• [Work to be completed]: Give back, word for word, the line that contains "(377, 167) = (394, 224): orange" and every line that follows it in the data below.

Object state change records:
_ _ _ _ _ _ _
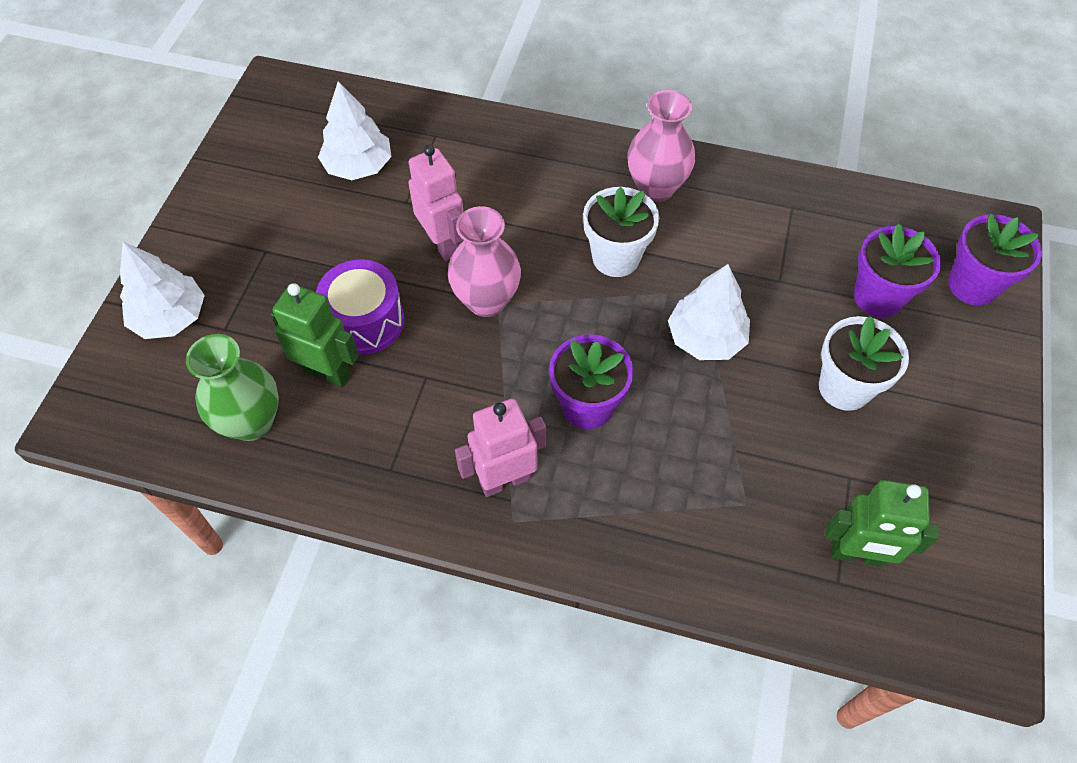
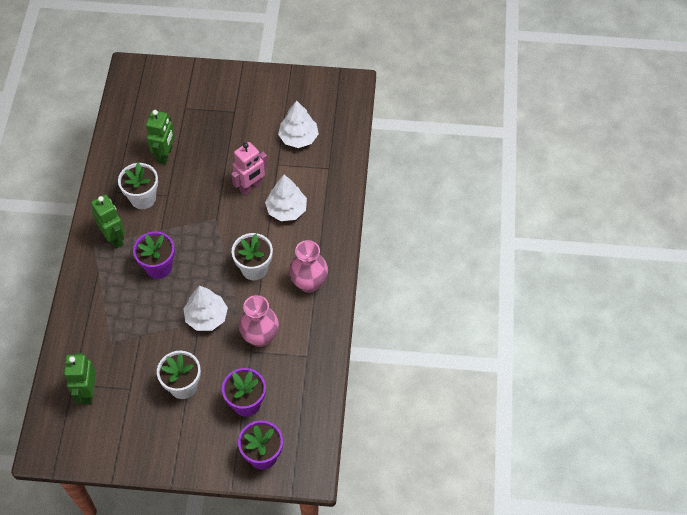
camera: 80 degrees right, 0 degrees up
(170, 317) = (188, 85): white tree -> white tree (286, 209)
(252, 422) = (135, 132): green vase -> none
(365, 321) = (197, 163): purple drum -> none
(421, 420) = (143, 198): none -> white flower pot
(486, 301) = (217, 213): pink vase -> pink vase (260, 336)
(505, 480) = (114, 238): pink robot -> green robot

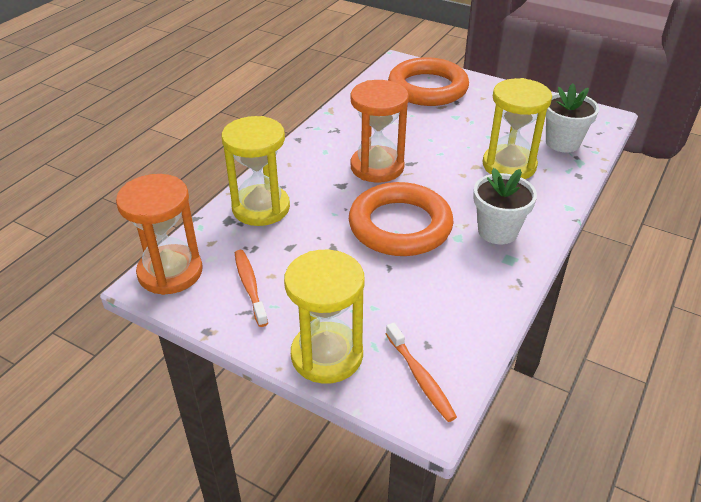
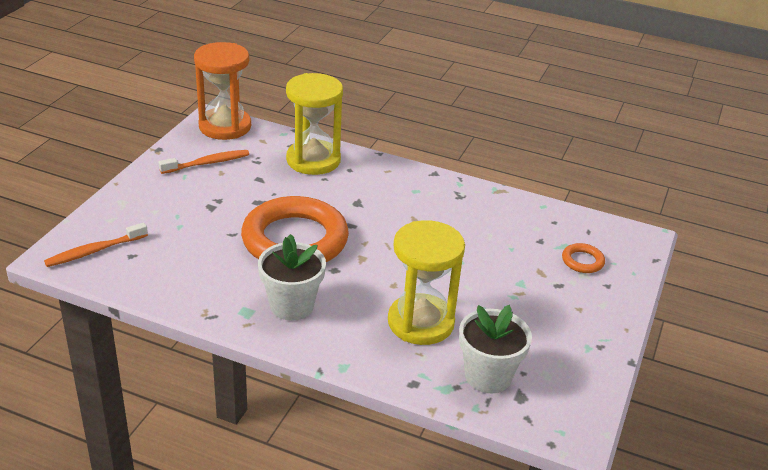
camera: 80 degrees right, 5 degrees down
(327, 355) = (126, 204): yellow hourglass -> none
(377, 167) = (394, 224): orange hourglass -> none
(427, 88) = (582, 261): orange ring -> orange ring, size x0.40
_ _ _ _ _ _ _
• [Your response]:
(377, 167) = (394, 224): orange hourglass -> none
(427, 88) = (582, 261): orange ring -> orange ring, size x0.40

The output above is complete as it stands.